■ Material provided
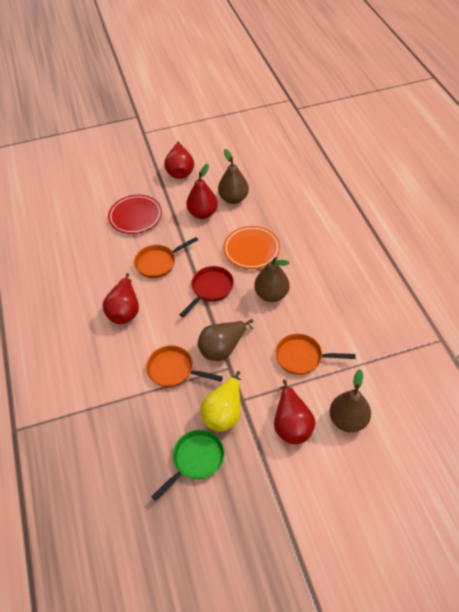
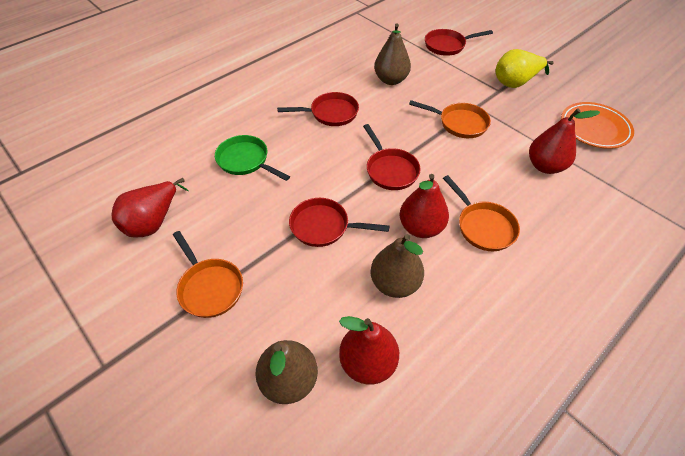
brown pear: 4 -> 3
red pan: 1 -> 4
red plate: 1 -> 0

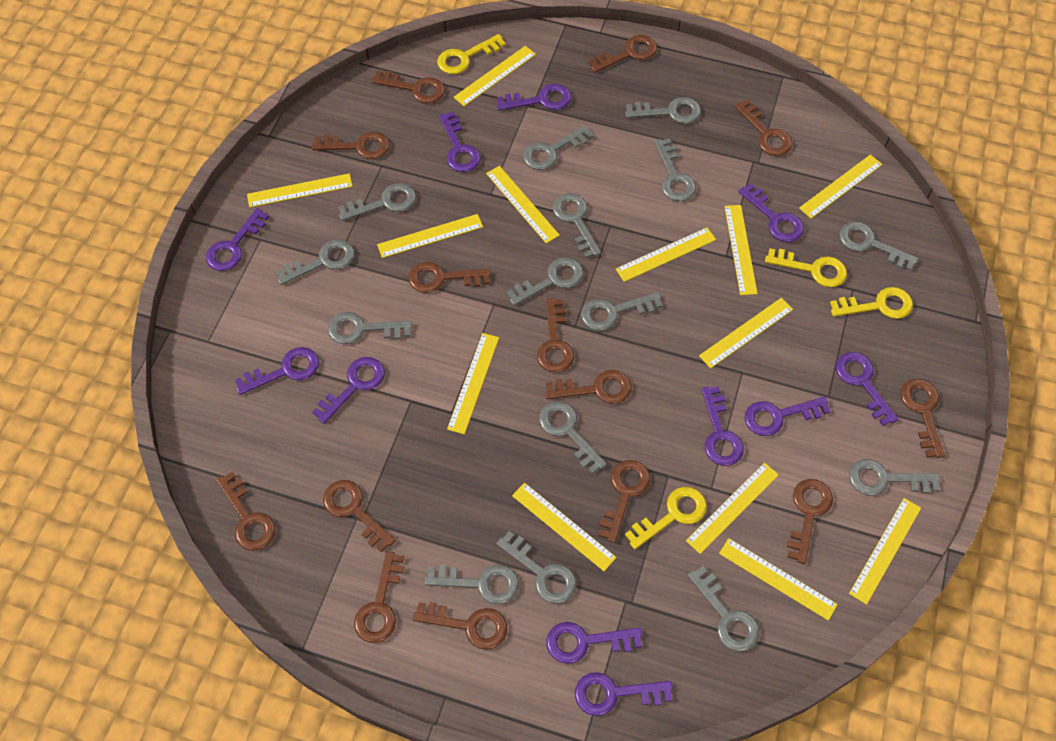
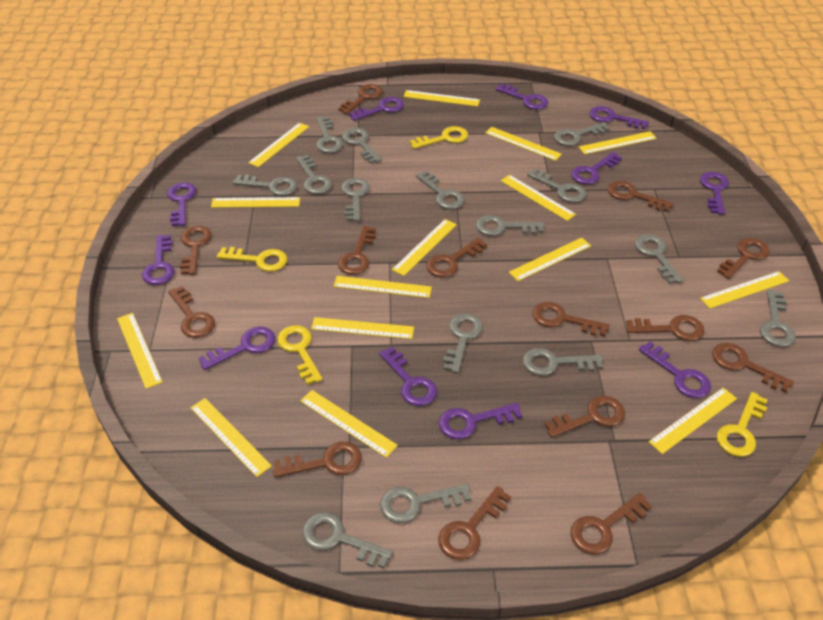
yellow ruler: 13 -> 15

==

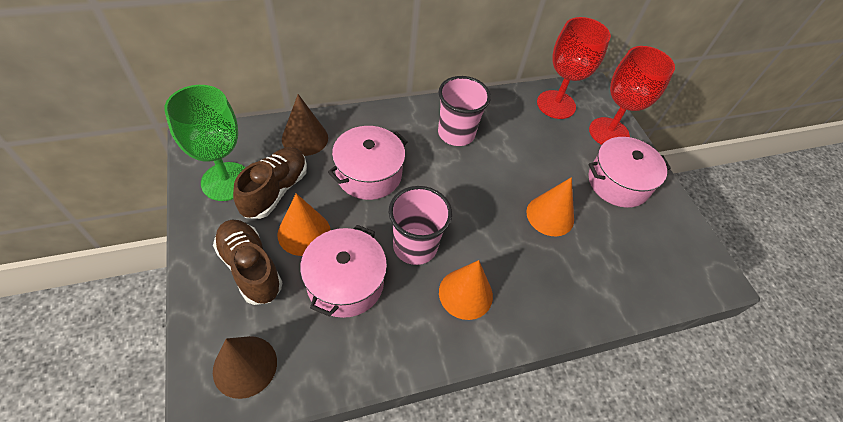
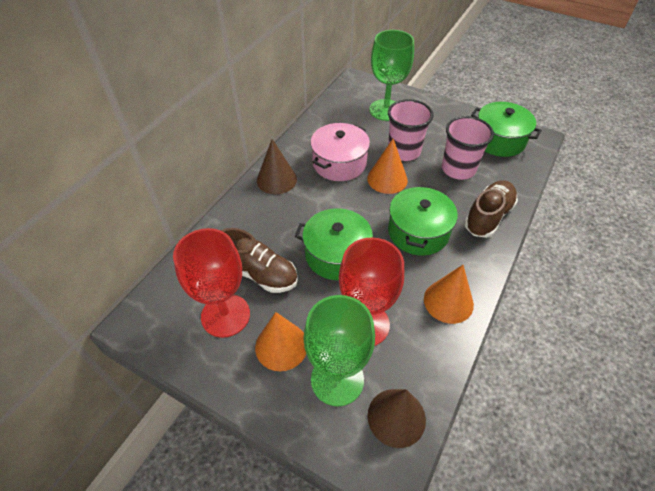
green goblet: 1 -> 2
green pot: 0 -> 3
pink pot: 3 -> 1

...

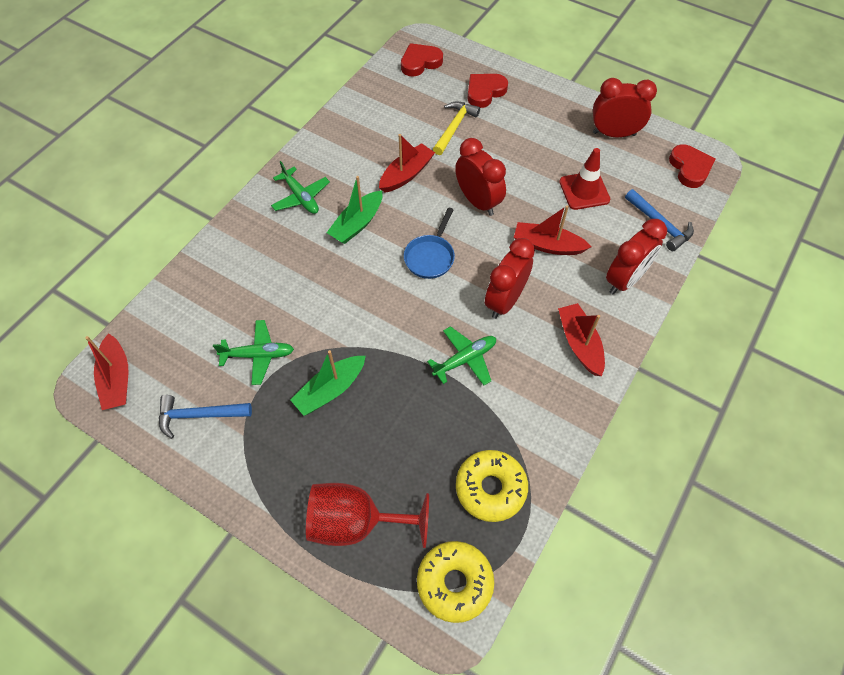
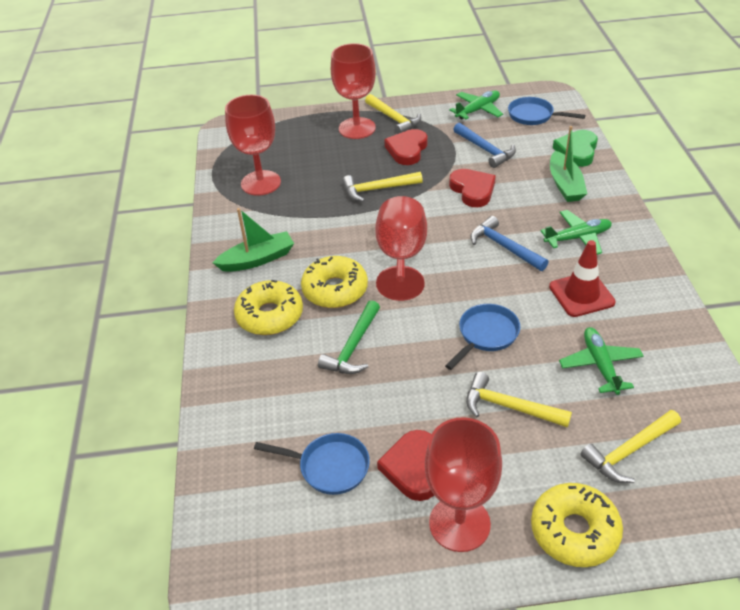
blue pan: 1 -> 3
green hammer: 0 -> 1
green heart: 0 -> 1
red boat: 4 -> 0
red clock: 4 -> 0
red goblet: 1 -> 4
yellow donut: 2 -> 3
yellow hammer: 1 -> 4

■ Problem requirements
Within the listing above, print exactly the stretch beginning at the line that contains "brown pear: 4 -> 3" and finishing at the line that contains "yellow ruler: 13 -> 15", ends kept, pictures left out, and nothing more.

■ Task output
brown pear: 4 -> 3
red pan: 1 -> 4
red plate: 1 -> 0

yellow ruler: 13 -> 15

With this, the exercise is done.